(Stored items from a collection)
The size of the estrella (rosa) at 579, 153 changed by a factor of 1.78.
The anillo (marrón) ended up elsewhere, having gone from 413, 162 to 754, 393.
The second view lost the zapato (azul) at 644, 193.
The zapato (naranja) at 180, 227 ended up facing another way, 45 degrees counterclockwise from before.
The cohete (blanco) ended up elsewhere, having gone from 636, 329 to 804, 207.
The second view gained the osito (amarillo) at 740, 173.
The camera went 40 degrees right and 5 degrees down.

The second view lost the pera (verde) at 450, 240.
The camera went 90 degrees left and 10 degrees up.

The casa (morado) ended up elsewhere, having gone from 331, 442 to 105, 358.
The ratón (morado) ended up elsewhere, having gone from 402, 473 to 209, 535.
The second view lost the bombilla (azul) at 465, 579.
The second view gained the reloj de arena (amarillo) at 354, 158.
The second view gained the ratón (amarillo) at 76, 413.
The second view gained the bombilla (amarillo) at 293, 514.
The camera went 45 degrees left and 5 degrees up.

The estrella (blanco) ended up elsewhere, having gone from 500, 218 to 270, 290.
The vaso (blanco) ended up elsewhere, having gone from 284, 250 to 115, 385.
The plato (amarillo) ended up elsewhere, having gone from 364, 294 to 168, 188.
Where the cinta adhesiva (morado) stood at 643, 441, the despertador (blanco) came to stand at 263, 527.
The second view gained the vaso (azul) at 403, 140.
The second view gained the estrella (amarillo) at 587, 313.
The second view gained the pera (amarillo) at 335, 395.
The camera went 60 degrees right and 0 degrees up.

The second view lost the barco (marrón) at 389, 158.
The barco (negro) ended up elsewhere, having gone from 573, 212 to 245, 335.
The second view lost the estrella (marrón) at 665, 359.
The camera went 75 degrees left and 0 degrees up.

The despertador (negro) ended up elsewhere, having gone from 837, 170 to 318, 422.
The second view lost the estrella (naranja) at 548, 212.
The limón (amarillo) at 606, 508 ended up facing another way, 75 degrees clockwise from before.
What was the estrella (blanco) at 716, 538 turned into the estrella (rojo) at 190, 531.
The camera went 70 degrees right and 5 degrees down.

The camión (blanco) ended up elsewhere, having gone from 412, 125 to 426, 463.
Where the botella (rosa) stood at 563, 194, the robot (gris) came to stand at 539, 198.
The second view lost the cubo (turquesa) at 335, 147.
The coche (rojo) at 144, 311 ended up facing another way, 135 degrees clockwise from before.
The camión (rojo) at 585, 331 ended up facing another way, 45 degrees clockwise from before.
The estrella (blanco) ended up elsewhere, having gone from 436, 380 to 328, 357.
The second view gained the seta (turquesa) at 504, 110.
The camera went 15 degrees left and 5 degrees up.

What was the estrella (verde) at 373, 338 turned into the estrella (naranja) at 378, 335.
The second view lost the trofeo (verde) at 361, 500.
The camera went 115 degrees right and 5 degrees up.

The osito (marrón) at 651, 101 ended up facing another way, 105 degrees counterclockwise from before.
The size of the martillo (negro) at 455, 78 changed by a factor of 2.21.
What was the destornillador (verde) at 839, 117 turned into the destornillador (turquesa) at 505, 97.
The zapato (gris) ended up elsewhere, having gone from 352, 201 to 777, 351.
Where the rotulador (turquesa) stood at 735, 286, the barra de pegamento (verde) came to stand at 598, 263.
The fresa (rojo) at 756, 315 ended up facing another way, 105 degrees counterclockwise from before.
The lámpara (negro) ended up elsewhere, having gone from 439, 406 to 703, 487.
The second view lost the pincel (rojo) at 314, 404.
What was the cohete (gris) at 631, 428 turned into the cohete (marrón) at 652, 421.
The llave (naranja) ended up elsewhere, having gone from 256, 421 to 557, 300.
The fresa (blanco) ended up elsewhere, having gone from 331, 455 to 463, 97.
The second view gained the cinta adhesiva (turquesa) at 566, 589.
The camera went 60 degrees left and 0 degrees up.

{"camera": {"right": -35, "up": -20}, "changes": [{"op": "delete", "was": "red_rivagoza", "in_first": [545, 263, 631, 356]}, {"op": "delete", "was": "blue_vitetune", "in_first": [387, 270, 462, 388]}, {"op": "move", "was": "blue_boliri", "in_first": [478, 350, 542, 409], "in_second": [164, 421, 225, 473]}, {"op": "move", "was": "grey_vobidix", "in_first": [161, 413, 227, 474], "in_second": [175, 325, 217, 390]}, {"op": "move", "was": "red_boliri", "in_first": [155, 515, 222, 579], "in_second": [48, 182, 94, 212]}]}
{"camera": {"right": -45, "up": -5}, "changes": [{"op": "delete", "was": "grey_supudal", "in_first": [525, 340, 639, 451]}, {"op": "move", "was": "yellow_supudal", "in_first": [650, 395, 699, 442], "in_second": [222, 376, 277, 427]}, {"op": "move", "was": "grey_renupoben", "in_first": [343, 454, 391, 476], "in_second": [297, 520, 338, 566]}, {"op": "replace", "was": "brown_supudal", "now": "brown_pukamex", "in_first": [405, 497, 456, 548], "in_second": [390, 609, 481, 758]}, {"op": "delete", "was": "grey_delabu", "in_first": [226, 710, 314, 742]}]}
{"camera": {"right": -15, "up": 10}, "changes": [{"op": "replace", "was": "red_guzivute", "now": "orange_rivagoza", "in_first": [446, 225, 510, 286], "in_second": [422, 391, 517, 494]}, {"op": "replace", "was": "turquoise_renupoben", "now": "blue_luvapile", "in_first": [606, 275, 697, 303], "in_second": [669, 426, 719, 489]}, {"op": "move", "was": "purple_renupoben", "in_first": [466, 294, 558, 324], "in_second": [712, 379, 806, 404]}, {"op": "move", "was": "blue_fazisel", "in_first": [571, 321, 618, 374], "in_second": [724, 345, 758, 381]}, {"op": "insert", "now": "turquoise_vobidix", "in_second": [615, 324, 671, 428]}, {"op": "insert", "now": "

## Assignment
Give an exact copy of the lines above, from the top of the records to the line that contains "The zapato (naranja)", taking in both ends.

## Result
The size of the estrella (rosa) at 579, 153 changed by a factor of 1.78.
The anillo (marrón) ended up elsewhere, having gone from 413, 162 to 754, 393.
The second view lost the zapato (azul) at 644, 193.
The zapato (naranja) at 180, 227 ended up facing another way, 45 degrees counterclockwise from before.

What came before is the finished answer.